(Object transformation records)
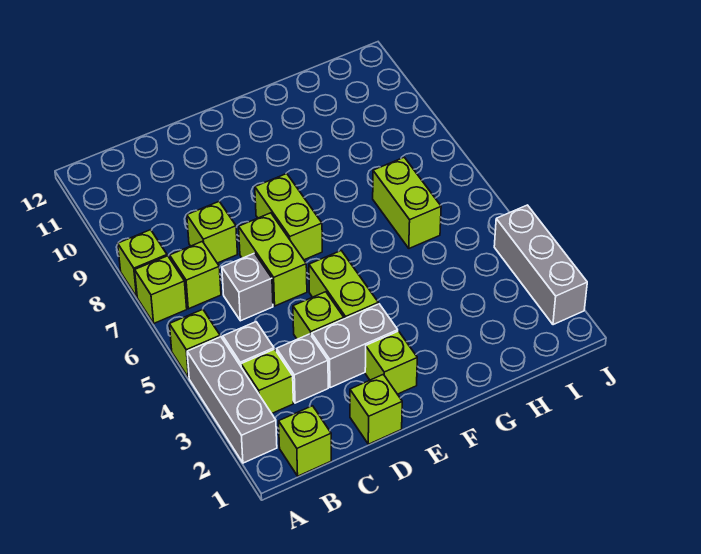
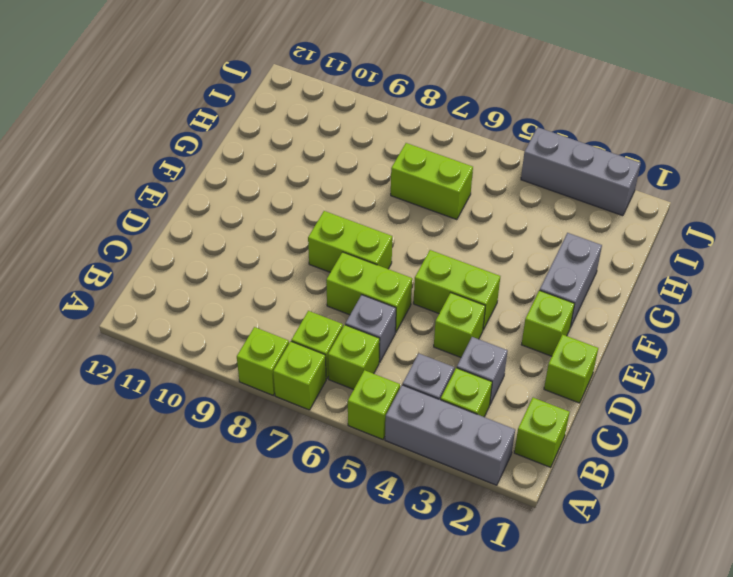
lime 1x1 brick [187,201,238,263] -> lime 1x1 brick moved to [328,325,380,390]
grey 1x2 brick [312,304,398,388] -> grey 1x2 brick moved to [540,233,602,328]

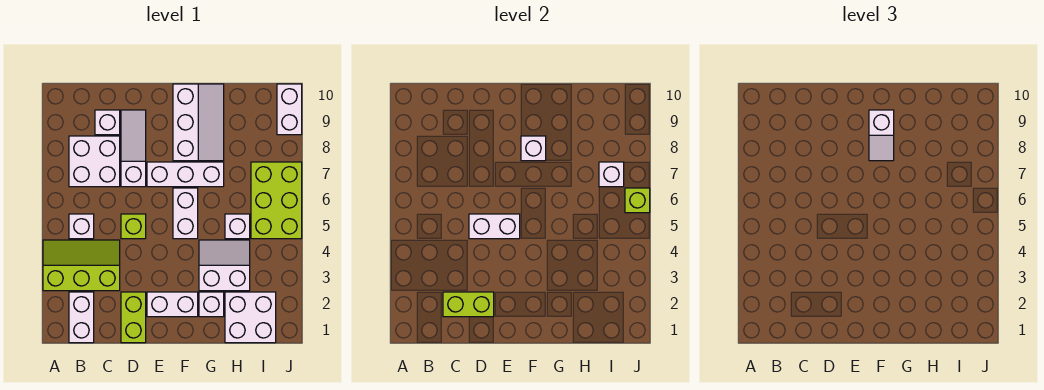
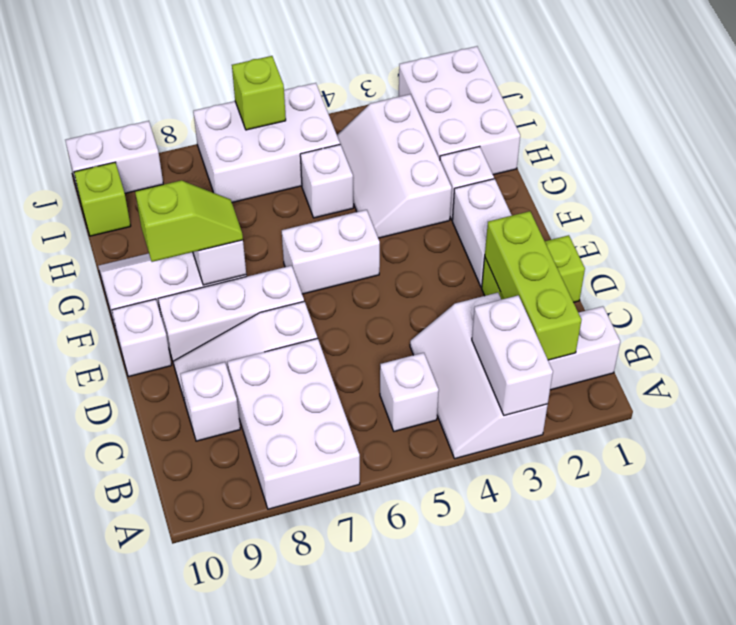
lime 2x3 slope [43,240,120,291] -> white 2x3 slope [410,293,548,459]
white 2x2 brick [69,136,120,187] -> white 2x3 brick [227,338,360,509]
lime 1x2 brick [443,292,494,317] -> lime 1x3 brick [485,211,582,360]
lime 1x1 brick [121,214,146,239] -> lime 1x1 brick moved to [74,162,131,236]
white 1x2 brick [469,214,520,239] -> white 1x2 brick moved to [472,295,553,416]
white 1x3 brick [147,162,224,187] -> white 1x3 brick turned to [158,266,304,361]
white 1x2 slope [869,110,894,161] -> lime 1x2 slope [135,180,243,262]
white 2x2 slope [199,240,250,291] -> white 2x3 slope [337,94,452,238]
white 2x2 brick [225,292,276,343] -> white 2x3 brick [399,46,520,175]
lime 2x3 brick [251,162,302,239] -> white 2x3 brick [193,83,340,202]
white 1x1 brick [599,162,624,187] -> white 1x1 brick moved to [112,299,171,377]

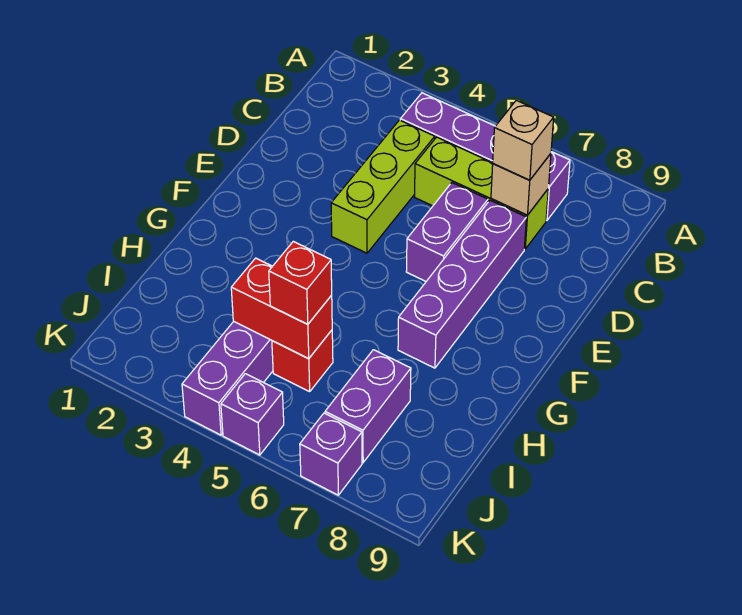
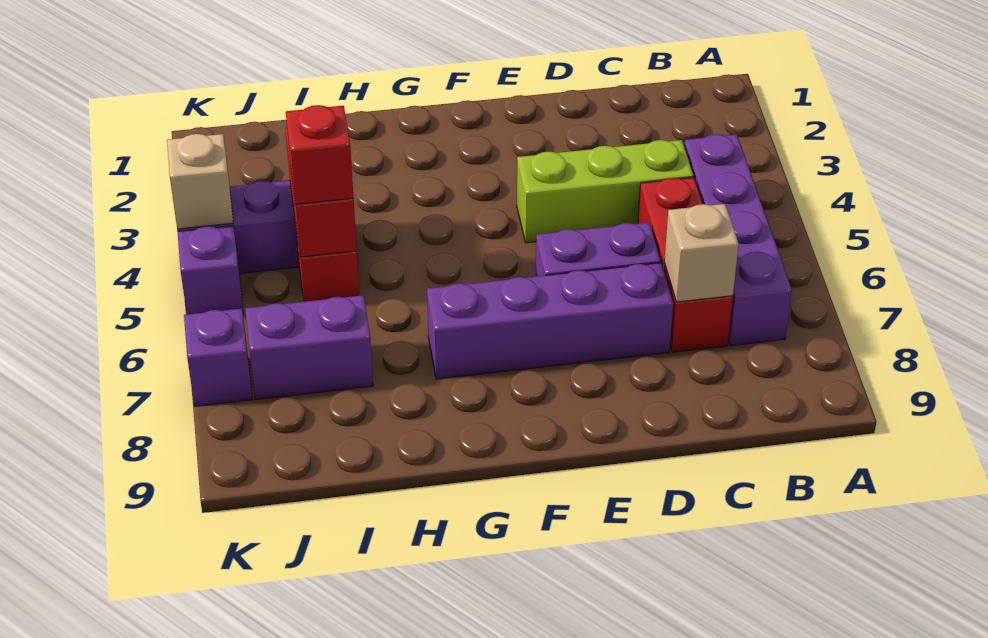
lime 1x3 brick [415,137,548,249] -> red 1x3 brick [638,177,733,352]
tan 1x1 brick [493,100,554,180] -> tan 1x1 brick moved to [167,134,233,229]

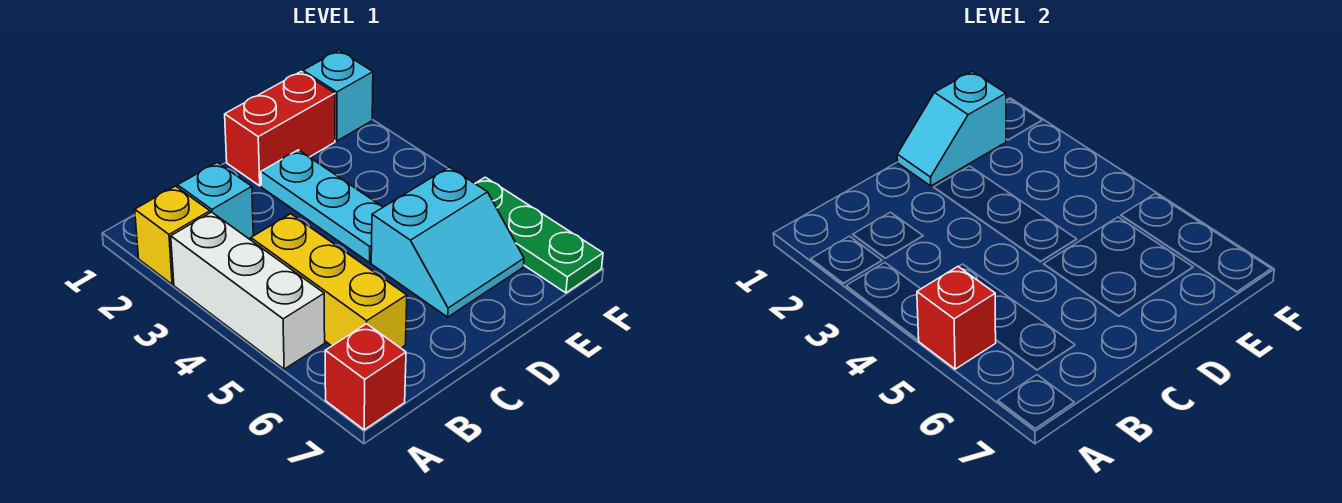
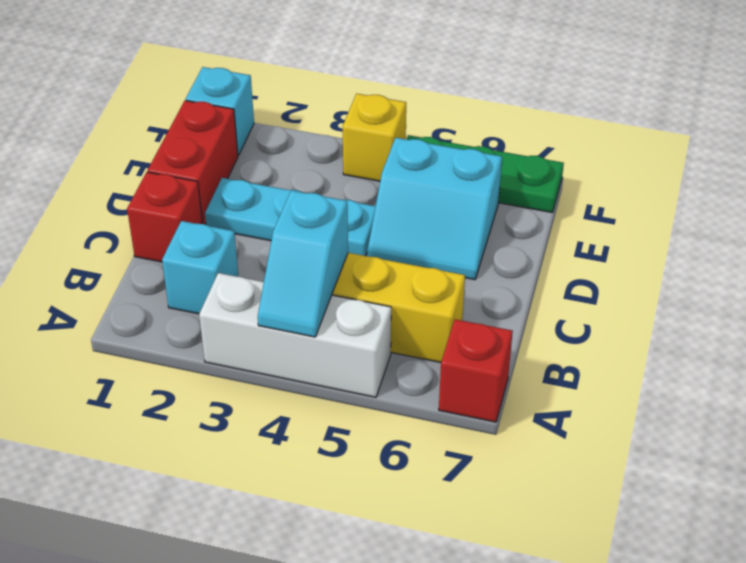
yellow 1x1 brick [135,186,210,284] -> yellow 1x1 brick moved to [343,94,406,181]
red 1x1 brick [917,267,996,369] -> red 1x1 brick moved to [127,172,202,262]
cyan 1x2 slope [897,72,1006,186] -> cyan 1x2 slope moved to [258,190,348,337]
cyan 2x2 slope [371,167,524,317] -> cyan 2x2 slope turned to [367,138,502,280]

▶ **ACTIVITY**: From the first line to the last, write out the data above exactly. Omit the pictures.

▶ **COMPLETED EXERCISE**:
lime 1x1 brick [187,201,238,263] -> lime 1x1 brick moved to [328,325,380,390]
grey 1x2 brick [312,304,398,388] -> grey 1x2 brick moved to [540,233,602,328]

lime 2x3 slope [43,240,120,291] -> white 2x3 slope [410,293,548,459]
white 2x2 brick [69,136,120,187] -> white 2x3 brick [227,338,360,509]
lime 1x2 brick [443,292,494,317] -> lime 1x3 brick [485,211,582,360]
lime 1x1 brick [121,214,146,239] -> lime 1x1 brick moved to [74,162,131,236]
white 1x2 brick [469,214,520,239] -> white 1x2 brick moved to [472,295,553,416]
white 1x3 brick [147,162,224,187] -> white 1x3 brick turned to [158,266,304,361]
white 1x2 slope [869,110,894,161] -> lime 1x2 slope [135,180,243,262]
white 2x2 slope [199,240,250,291] -> white 2x3 slope [337,94,452,238]
white 2x2 brick [225,292,276,343] -> white 2x3 brick [399,46,520,175]
lime 2x3 brick [251,162,302,239] -> white 2x3 brick [193,83,340,202]
white 1x1 brick [599,162,624,187] -> white 1x1 brick moved to [112,299,171,377]

lime 1x3 brick [415,137,548,249] -> red 1x3 brick [638,177,733,352]
tan 1x1 brick [493,100,554,180] -> tan 1x1 brick moved to [167,134,233,229]

yellow 1x1 brick [135,186,210,284] -> yellow 1x1 brick moved to [343,94,406,181]
red 1x1 brick [917,267,996,369] -> red 1x1 brick moved to [127,172,202,262]
cyan 1x2 slope [897,72,1006,186] -> cyan 1x2 slope moved to [258,190,348,337]
cyan 2x2 slope [371,167,524,317] -> cyan 2x2 slope turned to [367,138,502,280]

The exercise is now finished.